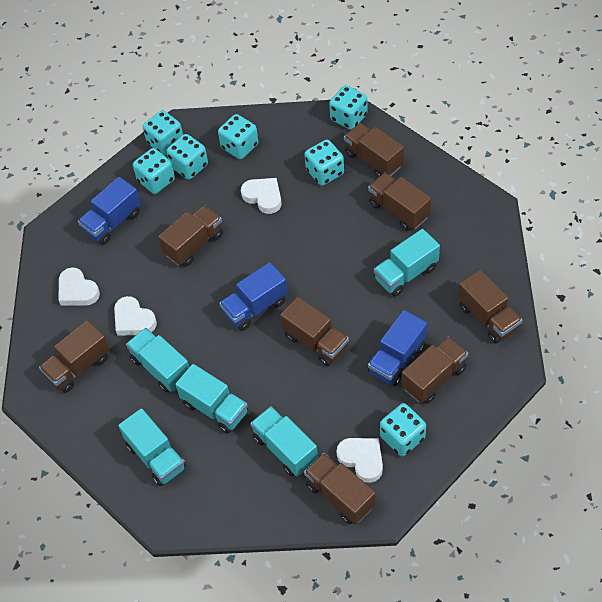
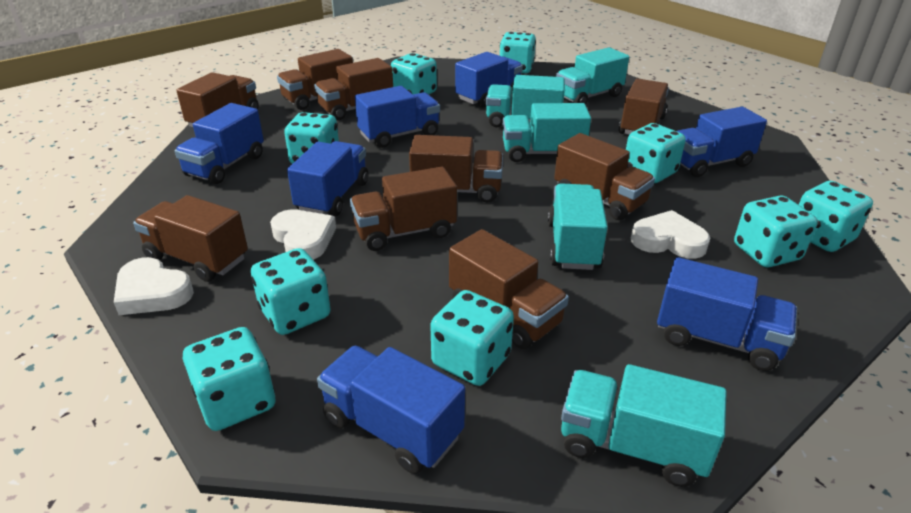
blue truck: 3 -> 7
brown truck: 8 -> 9
turquoise dice: 7 -> 9
white heart: 4 -> 3

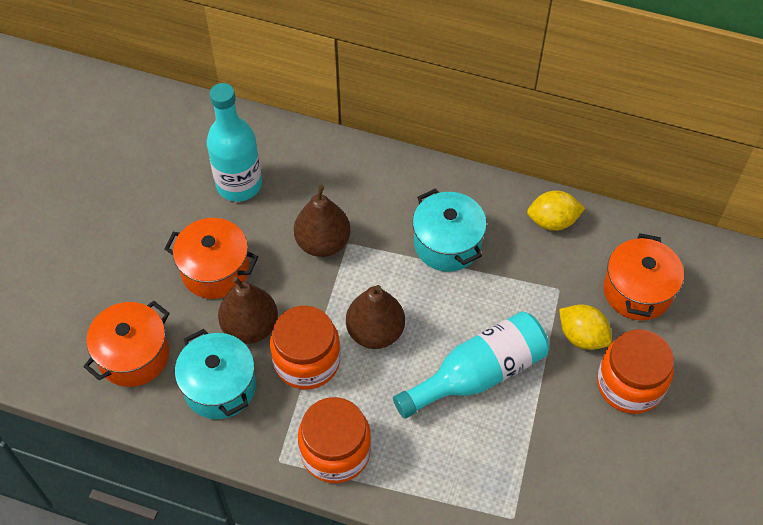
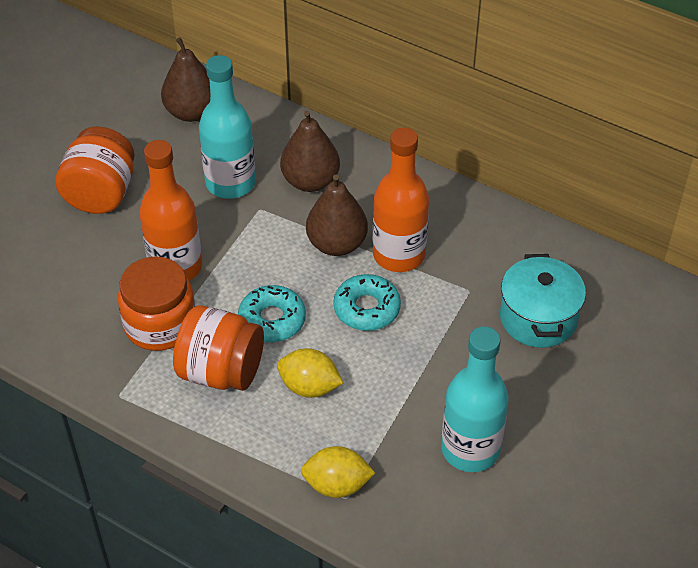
orange bottle: 0 -> 2
orange pot: 3 -> 0
turquoise donut: 0 -> 2
turquoise pot: 2 -> 1

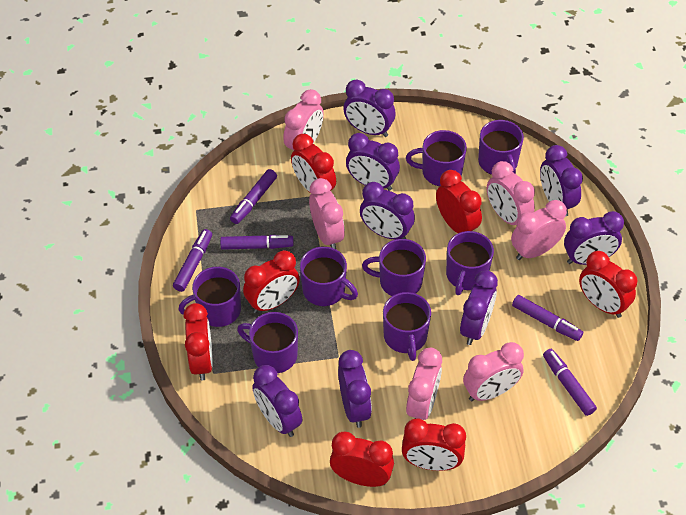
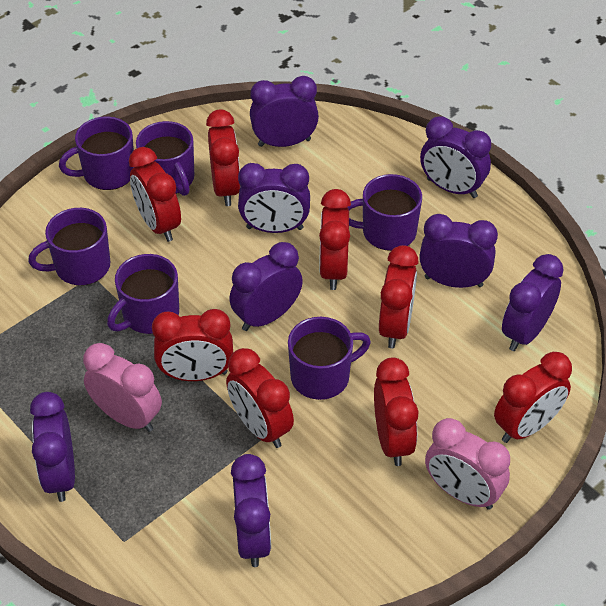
pink clock: 6 -> 2
purple marker: 5 -> 0
purple mug: 8 -> 6
red clock: 7 -> 8

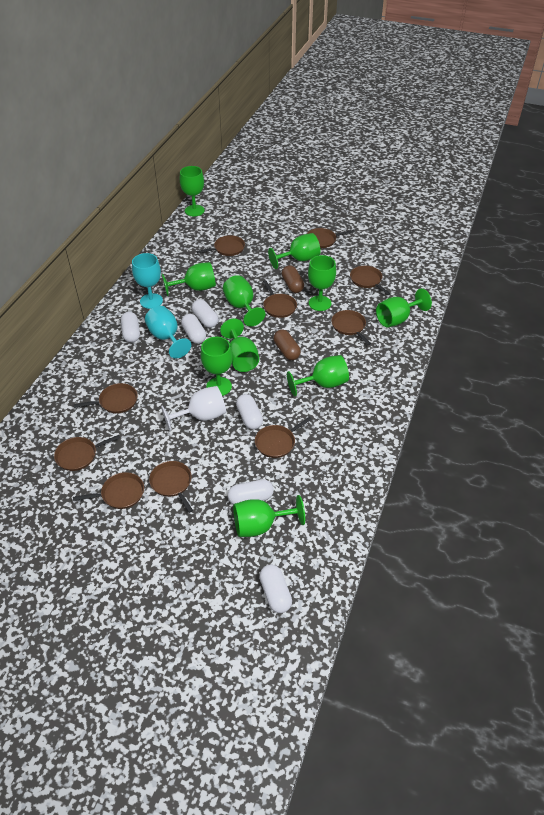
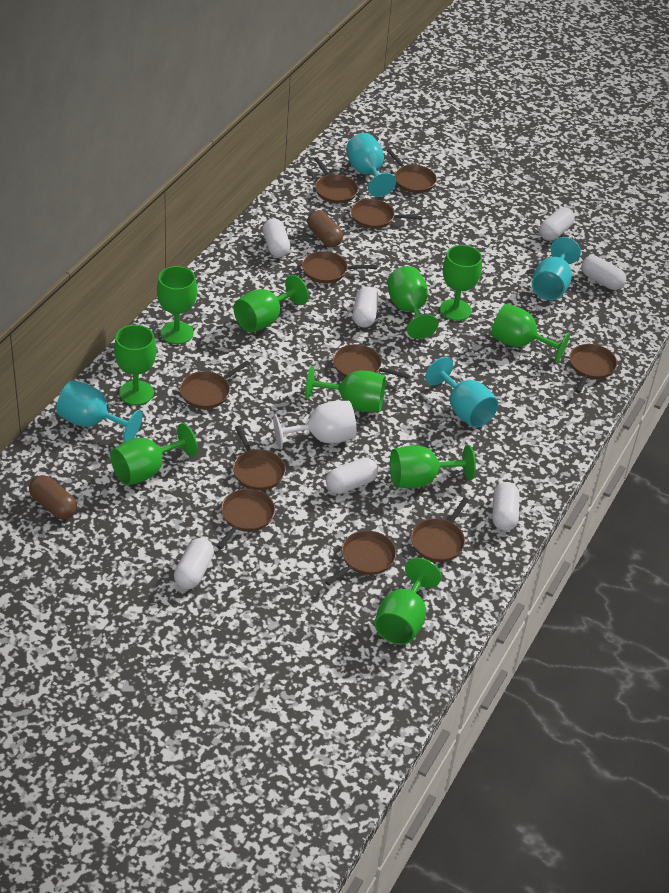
brown pan: 10 -> 11
turquoise goblet: 2 -> 4
white capsule: 6 -> 7

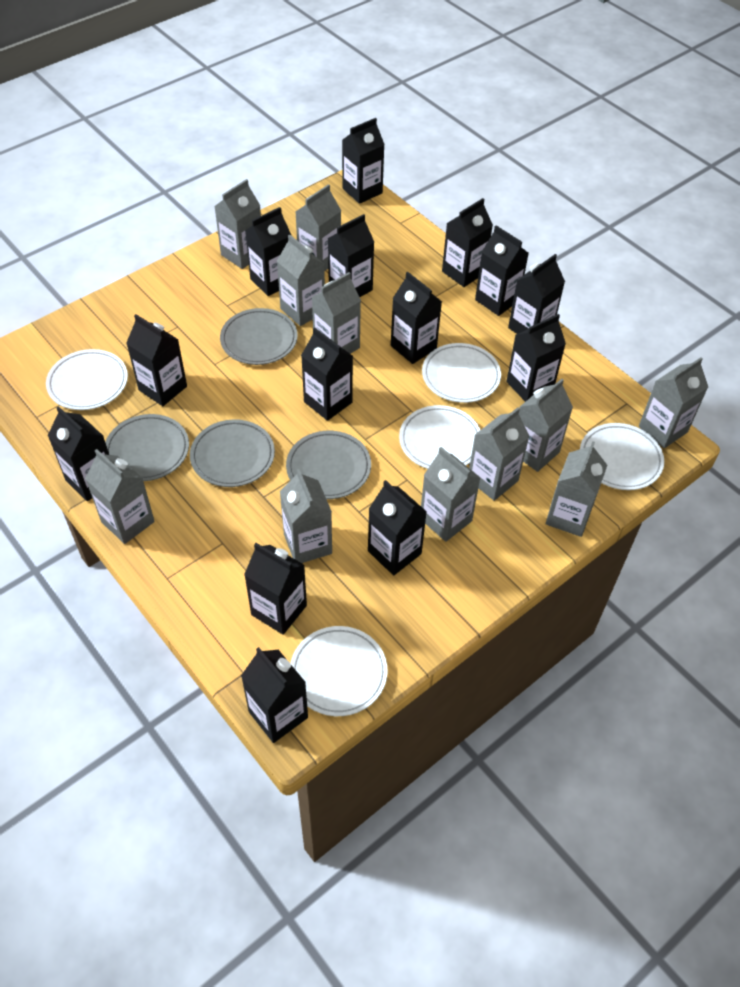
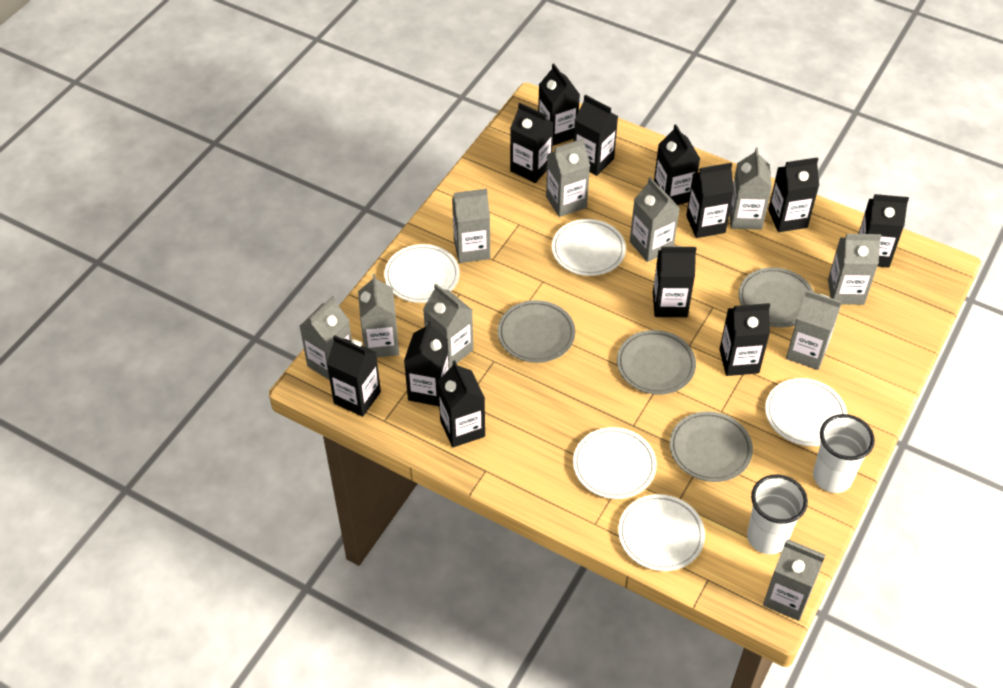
black carton: 14 -> 12
grey carton: 11 -> 10
white cup: 0 -> 2

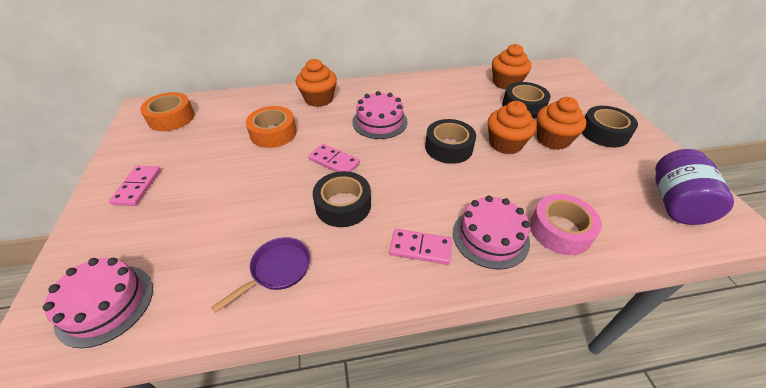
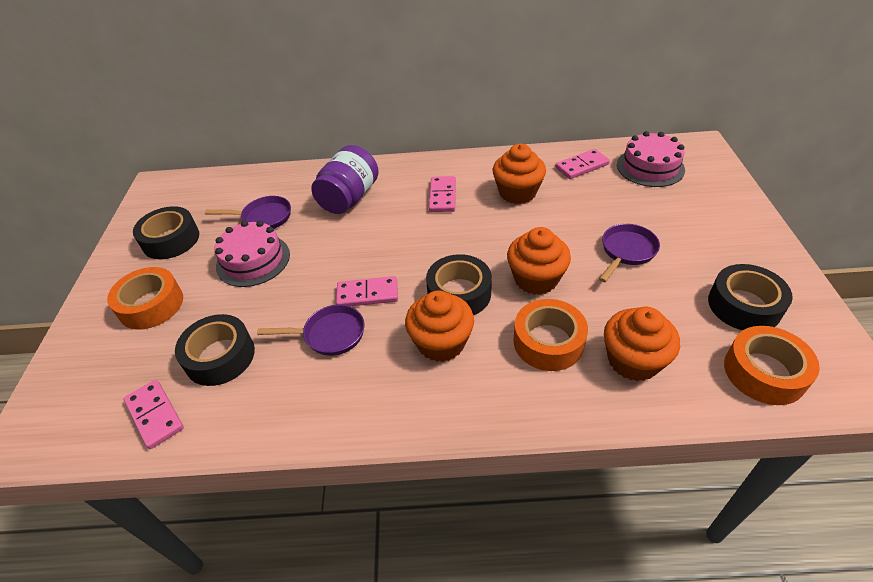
orange tape: 2 -> 3
pink cake: 3 -> 2
pink domino: 3 -> 4
pink tape: 1 -> 0
purple pan: 1 -> 3

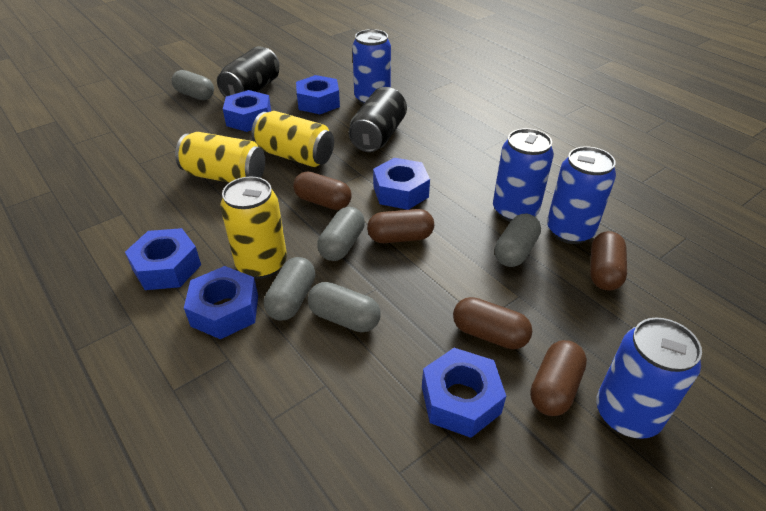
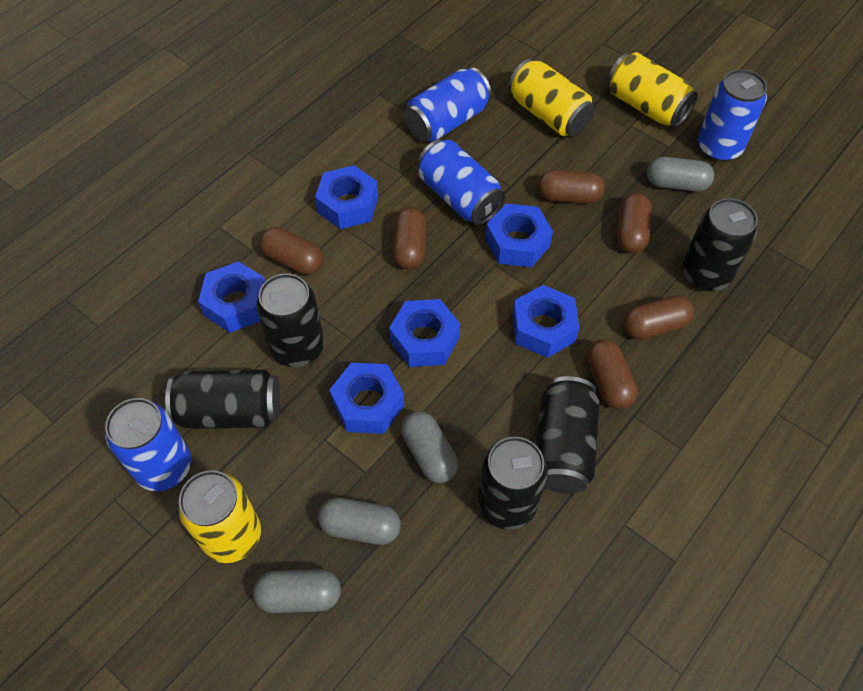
black can: 2 -> 5
brown capsule: 5 -> 6
grey capsule: 5 -> 4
_ _ _
- **Your goal**
What must be output is the exact run of lines from the one holding "turquoise pot: 2 -> 1" through the end of the entries above, both ends included, minus the pictures.

- **Exercise output**
turquoise pot: 2 -> 1

pink clock: 6 -> 2
purple marker: 5 -> 0
purple mug: 8 -> 6
red clock: 7 -> 8

brown pan: 10 -> 11
turquoise goblet: 2 -> 4
white capsule: 6 -> 7

black carton: 14 -> 12
grey carton: 11 -> 10
white cup: 0 -> 2

orange tape: 2 -> 3
pink cake: 3 -> 2
pink domino: 3 -> 4
pink tape: 1 -> 0
purple pan: 1 -> 3

black can: 2 -> 5
brown capsule: 5 -> 6
grey capsule: 5 -> 4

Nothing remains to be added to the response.